[[ RECORDED INFORMATION open ]]
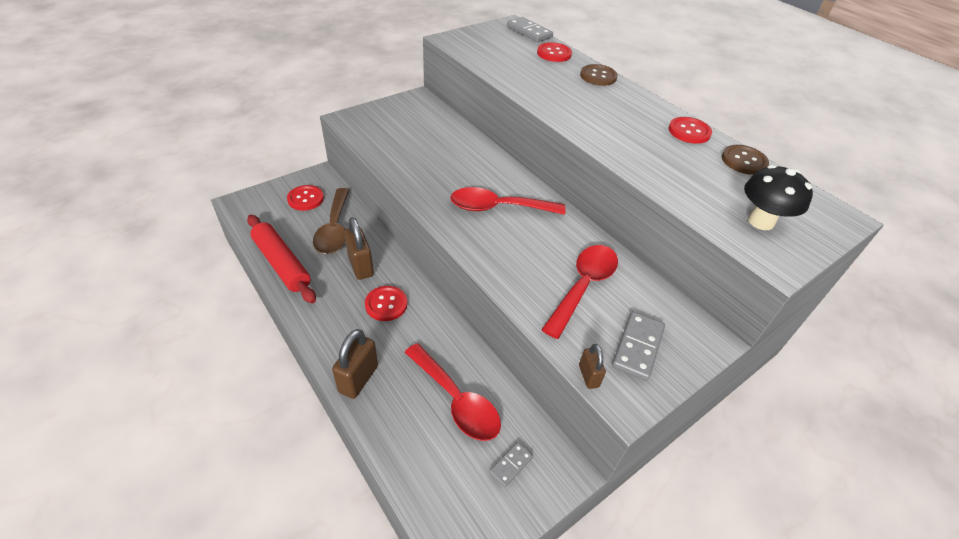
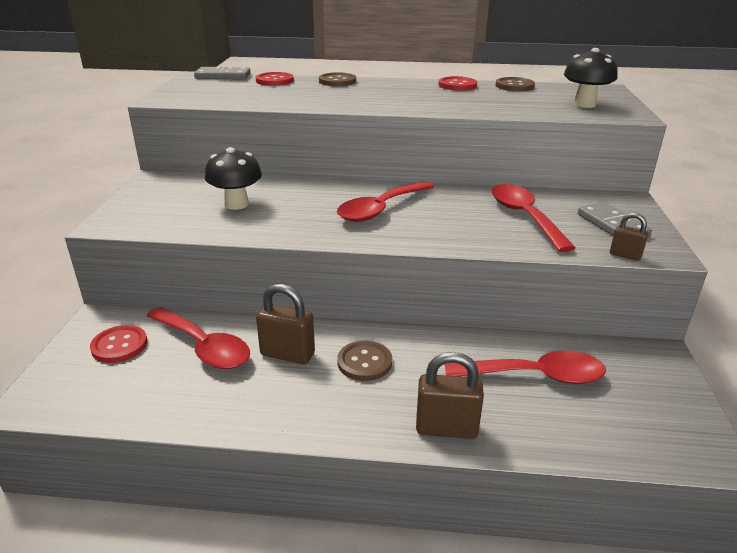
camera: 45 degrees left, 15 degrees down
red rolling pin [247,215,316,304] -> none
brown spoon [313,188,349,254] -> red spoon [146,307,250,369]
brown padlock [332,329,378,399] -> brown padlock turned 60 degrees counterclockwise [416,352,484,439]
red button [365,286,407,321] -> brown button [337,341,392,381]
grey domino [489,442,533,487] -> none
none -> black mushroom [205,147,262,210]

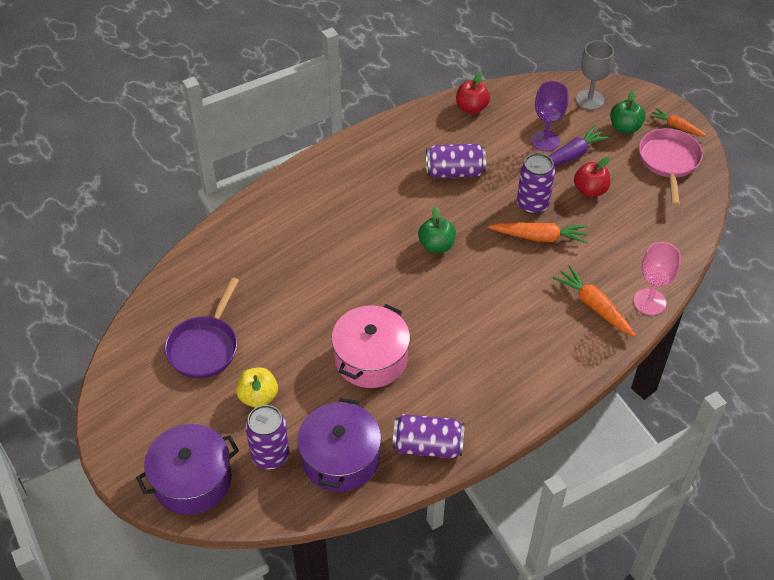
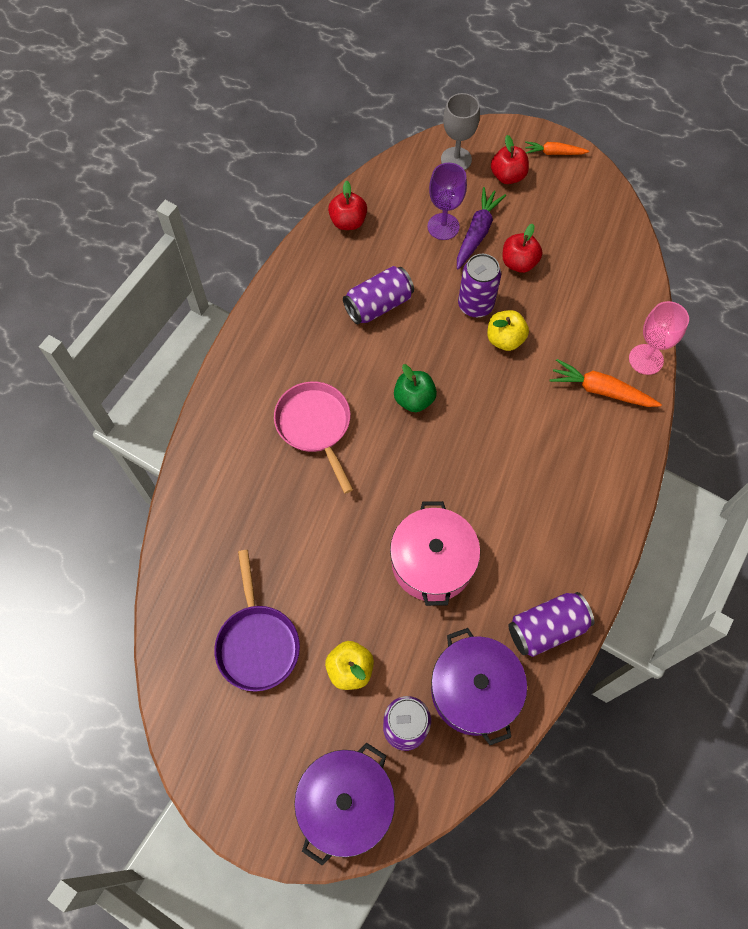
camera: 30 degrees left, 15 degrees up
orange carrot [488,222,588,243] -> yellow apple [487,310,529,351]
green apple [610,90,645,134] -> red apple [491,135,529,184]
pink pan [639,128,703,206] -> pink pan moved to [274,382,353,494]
[[ RECORDED INFORMATION closed ]]
REQUIRED WORK: Every line above should be retyped exactly; the pictures do not belong in the copy.

ANSWER TO THIS PROBLEM:
camera: 45 degrees left, 15 degrees down
red rolling pin [247,215,316,304] -> none
brown spoon [313,188,349,254] -> red spoon [146,307,250,369]
brown padlock [332,329,378,399] -> brown padlock turned 60 degrees counterclockwise [416,352,484,439]
red button [365,286,407,321] -> brown button [337,341,392,381]
grey domino [489,442,533,487] -> none
none -> black mushroom [205,147,262,210]

camera: 30 degrees left, 15 degrees up
orange carrot [488,222,588,243] -> yellow apple [487,310,529,351]
green apple [610,90,645,134] -> red apple [491,135,529,184]
pink pan [639,128,703,206] -> pink pan moved to [274,382,353,494]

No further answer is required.